• [WHAT TO WORK ON]:
Match the word "hourglass". Return each line of the data below where it appears.

• [EXERCISE DATA]:
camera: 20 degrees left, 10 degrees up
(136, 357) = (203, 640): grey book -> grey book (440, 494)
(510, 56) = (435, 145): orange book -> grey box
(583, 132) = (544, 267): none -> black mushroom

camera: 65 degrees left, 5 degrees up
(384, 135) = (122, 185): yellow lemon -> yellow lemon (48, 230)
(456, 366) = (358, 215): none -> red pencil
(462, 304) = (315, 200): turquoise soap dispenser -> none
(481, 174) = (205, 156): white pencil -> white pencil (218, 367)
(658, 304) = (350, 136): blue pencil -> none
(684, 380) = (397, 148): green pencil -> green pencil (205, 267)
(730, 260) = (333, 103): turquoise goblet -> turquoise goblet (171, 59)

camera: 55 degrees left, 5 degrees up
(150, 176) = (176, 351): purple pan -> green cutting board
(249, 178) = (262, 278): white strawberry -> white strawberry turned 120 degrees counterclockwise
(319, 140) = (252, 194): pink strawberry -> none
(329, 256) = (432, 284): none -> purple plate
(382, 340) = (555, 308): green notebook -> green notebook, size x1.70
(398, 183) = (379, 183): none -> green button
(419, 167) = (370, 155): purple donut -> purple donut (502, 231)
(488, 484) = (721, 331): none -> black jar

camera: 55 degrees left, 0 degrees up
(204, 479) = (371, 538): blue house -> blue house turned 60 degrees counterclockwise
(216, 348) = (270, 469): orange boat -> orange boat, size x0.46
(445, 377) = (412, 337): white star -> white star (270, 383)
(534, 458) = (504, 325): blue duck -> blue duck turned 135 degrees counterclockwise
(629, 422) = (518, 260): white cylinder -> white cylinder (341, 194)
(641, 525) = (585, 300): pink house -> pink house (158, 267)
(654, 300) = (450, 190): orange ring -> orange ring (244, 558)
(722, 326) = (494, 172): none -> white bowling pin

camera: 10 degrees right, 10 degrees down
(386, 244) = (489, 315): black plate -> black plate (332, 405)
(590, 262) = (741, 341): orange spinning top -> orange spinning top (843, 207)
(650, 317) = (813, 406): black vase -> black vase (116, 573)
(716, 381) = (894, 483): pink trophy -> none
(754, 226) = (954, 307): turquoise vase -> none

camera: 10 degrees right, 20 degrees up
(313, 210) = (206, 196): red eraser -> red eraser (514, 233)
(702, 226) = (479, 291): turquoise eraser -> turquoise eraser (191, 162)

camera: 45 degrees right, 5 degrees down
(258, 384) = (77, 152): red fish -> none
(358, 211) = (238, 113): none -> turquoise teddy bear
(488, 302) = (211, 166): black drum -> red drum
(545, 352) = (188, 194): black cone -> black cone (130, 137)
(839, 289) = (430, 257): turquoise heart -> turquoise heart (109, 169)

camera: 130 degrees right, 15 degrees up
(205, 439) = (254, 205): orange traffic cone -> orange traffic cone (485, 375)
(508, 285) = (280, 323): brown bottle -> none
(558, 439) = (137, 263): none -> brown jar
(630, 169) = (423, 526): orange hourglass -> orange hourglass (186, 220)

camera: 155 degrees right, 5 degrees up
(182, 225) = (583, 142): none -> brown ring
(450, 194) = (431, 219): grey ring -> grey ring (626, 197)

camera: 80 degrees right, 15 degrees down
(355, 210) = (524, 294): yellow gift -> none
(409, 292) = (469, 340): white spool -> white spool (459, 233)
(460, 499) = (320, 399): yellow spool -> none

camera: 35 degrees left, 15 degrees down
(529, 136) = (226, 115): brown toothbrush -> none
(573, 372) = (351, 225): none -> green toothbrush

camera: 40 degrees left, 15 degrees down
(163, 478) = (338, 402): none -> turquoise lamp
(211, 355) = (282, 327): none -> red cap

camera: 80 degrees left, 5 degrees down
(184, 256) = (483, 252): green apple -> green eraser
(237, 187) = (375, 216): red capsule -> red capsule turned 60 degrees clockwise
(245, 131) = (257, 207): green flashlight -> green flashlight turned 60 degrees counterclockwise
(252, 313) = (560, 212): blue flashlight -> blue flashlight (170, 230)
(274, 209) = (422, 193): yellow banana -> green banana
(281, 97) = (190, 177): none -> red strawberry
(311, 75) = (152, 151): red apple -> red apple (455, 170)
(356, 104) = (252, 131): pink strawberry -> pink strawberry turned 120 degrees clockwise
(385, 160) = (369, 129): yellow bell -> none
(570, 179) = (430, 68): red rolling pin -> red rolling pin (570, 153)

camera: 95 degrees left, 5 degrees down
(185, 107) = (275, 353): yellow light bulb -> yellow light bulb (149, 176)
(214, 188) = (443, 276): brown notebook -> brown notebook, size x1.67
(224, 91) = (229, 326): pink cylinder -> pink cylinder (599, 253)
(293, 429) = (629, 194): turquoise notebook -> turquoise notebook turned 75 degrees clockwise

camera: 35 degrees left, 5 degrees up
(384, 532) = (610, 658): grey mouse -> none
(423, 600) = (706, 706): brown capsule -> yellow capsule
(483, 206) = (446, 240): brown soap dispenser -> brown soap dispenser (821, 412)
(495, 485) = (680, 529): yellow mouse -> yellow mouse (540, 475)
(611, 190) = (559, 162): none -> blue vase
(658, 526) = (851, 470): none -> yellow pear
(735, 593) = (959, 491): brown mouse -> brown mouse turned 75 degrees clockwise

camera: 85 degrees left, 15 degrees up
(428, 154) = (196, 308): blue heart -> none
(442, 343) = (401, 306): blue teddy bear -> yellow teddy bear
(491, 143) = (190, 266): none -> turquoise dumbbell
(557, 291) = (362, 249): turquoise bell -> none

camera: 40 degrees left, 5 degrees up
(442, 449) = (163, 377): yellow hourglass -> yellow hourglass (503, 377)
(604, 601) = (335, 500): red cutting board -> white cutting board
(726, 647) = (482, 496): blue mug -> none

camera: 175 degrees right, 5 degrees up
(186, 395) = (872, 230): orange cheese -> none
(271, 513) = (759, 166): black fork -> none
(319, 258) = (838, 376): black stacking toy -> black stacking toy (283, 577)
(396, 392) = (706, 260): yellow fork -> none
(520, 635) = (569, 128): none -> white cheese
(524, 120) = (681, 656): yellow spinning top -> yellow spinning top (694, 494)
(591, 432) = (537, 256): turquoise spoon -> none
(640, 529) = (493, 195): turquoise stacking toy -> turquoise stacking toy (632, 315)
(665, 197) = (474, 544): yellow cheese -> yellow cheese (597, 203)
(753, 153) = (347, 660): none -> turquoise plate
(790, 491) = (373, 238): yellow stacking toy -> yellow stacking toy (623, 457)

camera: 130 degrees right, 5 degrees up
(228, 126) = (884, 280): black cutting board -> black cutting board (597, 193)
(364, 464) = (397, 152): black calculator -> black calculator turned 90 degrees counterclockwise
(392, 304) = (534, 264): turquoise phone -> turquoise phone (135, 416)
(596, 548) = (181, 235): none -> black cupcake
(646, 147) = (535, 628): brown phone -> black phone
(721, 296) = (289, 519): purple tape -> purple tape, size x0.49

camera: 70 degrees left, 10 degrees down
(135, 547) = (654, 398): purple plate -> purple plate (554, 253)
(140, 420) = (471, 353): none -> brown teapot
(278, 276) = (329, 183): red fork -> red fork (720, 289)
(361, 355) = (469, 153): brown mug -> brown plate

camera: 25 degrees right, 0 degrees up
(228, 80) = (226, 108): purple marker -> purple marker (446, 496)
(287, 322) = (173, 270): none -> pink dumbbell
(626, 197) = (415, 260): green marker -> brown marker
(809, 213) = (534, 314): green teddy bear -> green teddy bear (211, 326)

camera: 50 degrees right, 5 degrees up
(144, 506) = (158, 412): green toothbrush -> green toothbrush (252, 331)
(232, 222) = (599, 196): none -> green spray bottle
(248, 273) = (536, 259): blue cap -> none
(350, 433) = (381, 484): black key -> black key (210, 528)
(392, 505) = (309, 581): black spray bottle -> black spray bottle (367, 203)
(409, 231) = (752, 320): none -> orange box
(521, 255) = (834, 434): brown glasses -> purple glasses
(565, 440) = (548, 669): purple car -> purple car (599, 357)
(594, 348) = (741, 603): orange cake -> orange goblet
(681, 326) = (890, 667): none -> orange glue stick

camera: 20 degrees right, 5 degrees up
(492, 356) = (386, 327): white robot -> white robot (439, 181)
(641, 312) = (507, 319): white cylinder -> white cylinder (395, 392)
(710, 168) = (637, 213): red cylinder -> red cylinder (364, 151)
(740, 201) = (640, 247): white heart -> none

• [EXERCISE RESPONSE]:
(630, 169) = (423, 526): orange hourglass -> orange hourglass (186, 220)
(442, 449) = (163, 377): yellow hourglass -> yellow hourglass (503, 377)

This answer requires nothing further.